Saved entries
____________
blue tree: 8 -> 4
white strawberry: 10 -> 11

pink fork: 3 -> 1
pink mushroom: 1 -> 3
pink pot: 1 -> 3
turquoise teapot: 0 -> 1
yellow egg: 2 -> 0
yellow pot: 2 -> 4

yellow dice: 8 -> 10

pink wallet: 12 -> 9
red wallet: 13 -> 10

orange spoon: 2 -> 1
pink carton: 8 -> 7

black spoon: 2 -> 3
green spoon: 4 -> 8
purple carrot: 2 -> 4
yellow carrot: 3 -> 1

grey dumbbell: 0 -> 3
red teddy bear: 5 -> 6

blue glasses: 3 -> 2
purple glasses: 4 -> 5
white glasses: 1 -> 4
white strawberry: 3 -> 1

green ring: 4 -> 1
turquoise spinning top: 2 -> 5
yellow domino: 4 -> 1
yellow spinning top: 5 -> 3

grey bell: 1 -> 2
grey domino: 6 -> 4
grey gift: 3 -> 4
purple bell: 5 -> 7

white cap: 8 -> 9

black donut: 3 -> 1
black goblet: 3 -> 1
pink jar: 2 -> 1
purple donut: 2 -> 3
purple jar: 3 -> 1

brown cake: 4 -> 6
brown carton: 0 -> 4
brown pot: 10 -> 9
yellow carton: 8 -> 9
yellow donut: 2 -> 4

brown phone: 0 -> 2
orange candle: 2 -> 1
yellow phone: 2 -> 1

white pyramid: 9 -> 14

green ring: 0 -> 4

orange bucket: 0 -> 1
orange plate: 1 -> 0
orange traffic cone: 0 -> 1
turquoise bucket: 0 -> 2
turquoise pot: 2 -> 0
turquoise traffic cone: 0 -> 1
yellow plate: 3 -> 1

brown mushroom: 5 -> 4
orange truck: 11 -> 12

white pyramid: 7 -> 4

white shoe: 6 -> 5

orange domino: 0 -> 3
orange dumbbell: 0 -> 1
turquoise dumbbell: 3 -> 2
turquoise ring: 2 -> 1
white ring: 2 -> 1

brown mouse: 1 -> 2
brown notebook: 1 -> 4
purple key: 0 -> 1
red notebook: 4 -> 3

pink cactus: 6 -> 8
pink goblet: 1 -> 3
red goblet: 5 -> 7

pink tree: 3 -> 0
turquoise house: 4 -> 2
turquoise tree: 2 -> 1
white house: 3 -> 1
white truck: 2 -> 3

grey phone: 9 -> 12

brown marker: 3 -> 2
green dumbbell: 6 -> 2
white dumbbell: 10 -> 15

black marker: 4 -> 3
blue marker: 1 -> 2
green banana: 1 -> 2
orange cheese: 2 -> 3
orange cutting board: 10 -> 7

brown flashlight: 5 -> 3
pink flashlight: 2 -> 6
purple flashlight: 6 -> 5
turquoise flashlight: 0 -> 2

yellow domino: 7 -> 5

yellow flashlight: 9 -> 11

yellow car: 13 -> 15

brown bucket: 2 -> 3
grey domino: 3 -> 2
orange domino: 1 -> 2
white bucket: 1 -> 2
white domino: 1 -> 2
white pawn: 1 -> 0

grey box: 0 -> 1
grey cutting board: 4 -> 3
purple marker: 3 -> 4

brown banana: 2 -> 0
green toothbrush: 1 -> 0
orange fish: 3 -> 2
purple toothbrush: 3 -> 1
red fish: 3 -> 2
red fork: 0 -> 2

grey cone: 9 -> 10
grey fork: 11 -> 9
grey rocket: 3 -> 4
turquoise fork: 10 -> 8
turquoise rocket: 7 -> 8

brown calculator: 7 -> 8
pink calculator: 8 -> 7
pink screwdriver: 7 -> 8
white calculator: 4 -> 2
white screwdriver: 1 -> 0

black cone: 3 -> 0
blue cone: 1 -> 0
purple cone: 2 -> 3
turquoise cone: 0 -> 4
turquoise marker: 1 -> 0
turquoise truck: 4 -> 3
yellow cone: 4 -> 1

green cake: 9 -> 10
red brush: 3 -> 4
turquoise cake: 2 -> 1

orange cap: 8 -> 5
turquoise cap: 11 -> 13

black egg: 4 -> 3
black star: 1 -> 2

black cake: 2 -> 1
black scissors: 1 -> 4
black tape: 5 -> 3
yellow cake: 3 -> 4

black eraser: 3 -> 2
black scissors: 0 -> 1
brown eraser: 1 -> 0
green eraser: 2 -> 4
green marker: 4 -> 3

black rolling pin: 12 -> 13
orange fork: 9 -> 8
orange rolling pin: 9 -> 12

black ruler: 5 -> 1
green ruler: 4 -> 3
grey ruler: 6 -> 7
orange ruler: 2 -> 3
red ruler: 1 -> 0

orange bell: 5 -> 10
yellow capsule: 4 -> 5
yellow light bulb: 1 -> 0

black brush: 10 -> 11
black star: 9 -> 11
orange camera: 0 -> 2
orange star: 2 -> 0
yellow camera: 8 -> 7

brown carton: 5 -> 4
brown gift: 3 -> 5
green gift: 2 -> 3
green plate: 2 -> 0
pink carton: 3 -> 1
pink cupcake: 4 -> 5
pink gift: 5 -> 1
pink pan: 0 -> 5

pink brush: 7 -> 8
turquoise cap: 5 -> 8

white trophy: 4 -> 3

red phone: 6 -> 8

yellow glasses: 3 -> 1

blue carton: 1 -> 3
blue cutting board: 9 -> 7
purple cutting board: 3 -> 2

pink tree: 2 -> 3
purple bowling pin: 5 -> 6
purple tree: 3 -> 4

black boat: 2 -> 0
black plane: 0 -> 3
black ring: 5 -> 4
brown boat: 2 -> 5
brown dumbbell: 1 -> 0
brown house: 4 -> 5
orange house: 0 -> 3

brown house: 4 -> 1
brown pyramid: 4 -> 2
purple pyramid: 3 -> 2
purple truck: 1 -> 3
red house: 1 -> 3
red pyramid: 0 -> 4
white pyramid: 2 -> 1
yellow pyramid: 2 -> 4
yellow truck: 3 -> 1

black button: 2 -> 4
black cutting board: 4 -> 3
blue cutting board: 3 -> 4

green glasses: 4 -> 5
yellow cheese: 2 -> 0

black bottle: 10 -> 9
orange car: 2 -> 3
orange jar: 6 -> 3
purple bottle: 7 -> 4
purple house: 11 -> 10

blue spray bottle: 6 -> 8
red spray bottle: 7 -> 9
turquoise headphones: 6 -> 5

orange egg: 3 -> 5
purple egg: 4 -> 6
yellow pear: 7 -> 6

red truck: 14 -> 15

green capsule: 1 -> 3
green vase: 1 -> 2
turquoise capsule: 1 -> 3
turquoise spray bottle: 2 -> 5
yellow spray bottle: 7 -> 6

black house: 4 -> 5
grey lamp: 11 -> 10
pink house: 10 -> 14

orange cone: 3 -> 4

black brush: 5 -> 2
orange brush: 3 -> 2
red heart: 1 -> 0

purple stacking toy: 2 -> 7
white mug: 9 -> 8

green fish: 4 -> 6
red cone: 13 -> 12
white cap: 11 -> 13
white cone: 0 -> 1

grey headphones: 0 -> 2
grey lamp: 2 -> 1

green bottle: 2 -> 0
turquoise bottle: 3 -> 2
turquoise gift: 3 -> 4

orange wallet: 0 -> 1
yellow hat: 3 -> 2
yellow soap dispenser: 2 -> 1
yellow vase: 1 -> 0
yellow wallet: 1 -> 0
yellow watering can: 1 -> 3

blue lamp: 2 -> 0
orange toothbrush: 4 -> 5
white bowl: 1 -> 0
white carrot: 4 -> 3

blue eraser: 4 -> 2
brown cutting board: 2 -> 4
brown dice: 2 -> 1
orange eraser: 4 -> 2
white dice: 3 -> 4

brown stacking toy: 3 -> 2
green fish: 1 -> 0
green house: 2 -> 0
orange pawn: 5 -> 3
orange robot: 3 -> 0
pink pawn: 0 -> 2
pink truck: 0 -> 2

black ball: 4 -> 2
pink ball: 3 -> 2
____________
All lines above with the word "screwdriver" need to be reported.

> [RESPONSE TO THIS EXERCISE]
pink screwdriver: 7 -> 8
white screwdriver: 1 -> 0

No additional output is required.